Task description => Check every line of the entries that follow, and copy the ones containing "yellow".

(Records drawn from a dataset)

------------------------

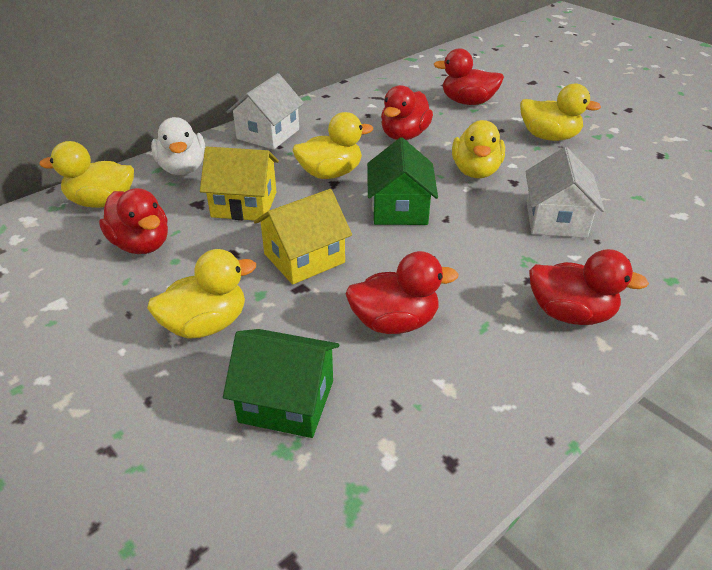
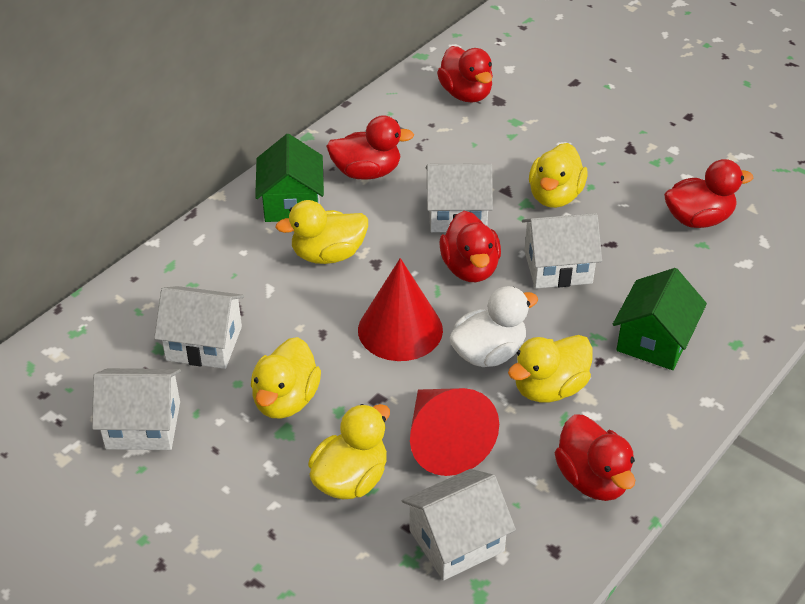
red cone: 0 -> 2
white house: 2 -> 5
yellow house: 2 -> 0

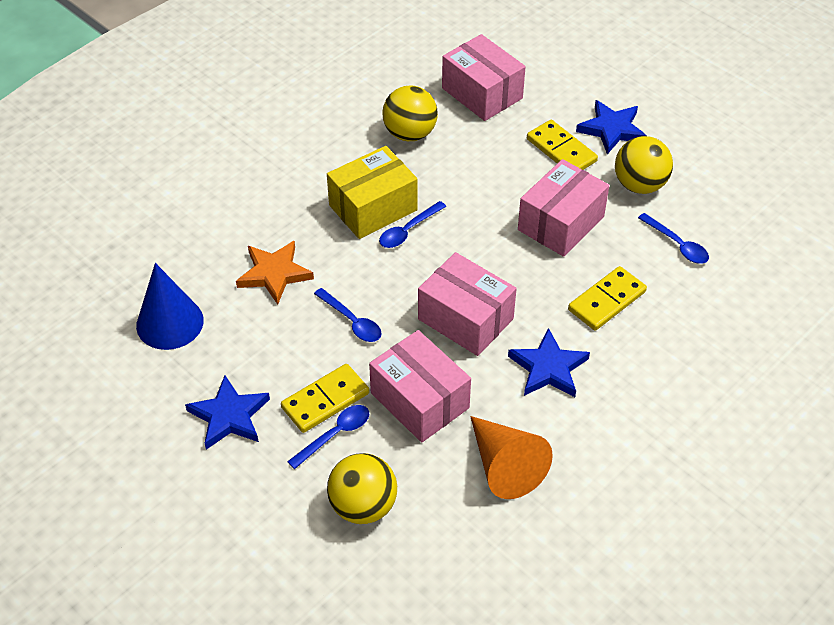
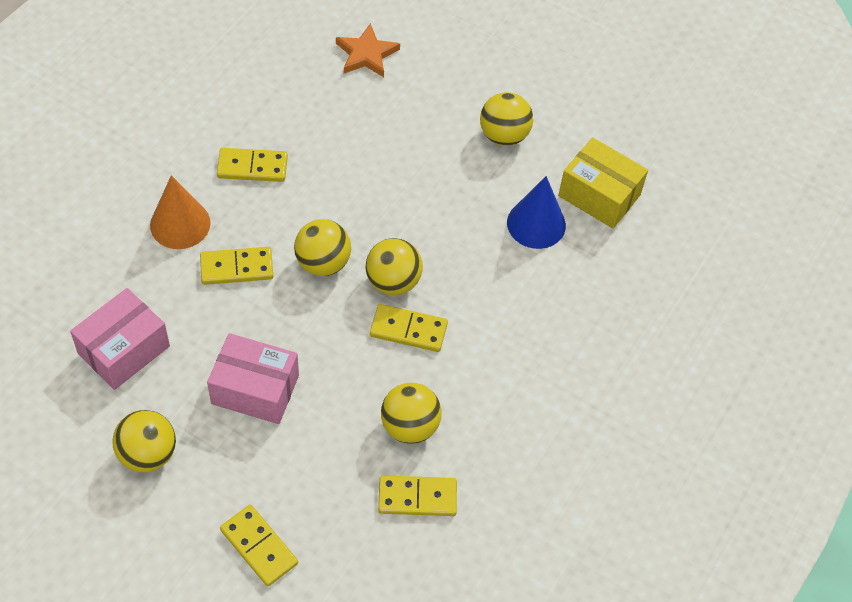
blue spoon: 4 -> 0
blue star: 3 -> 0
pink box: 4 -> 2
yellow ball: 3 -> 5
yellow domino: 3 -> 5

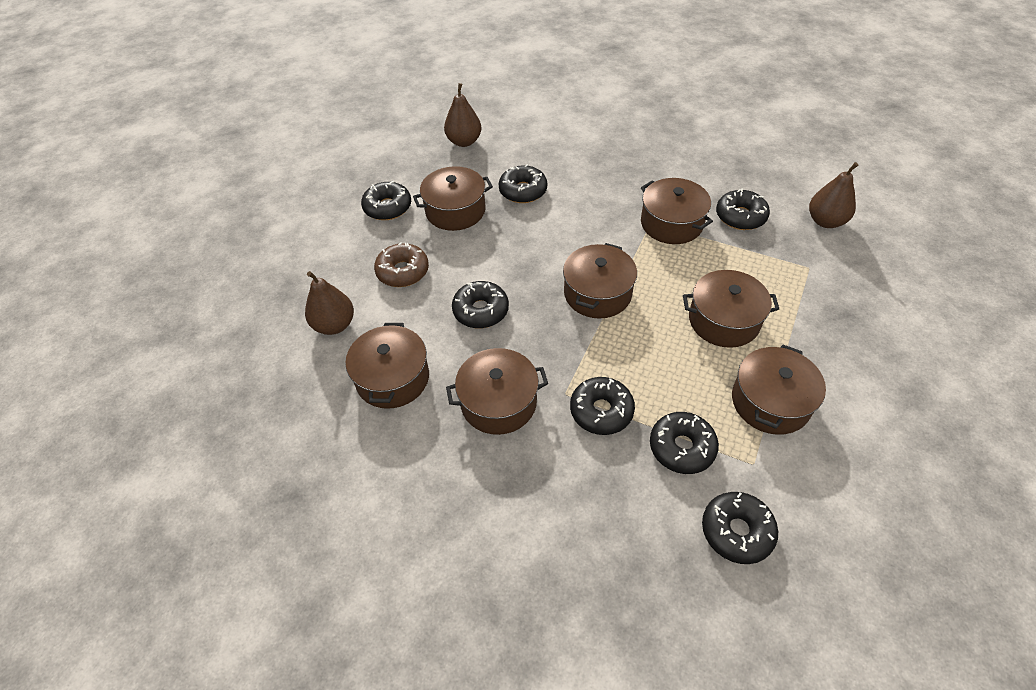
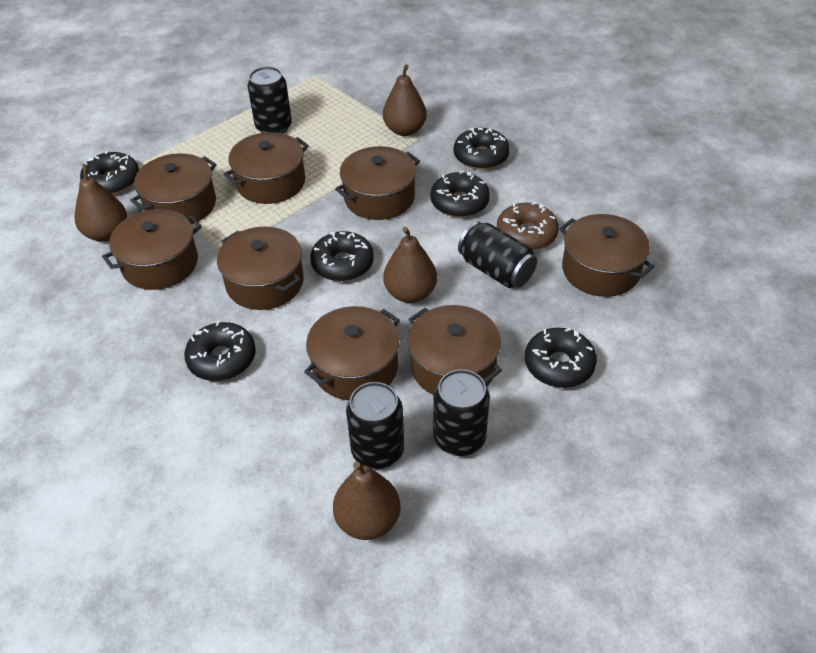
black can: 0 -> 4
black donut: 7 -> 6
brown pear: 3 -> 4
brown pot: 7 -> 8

------------------------

Solved problem =>
yellow house: 2 -> 0
yellow ball: 3 -> 5
yellow domino: 3 -> 5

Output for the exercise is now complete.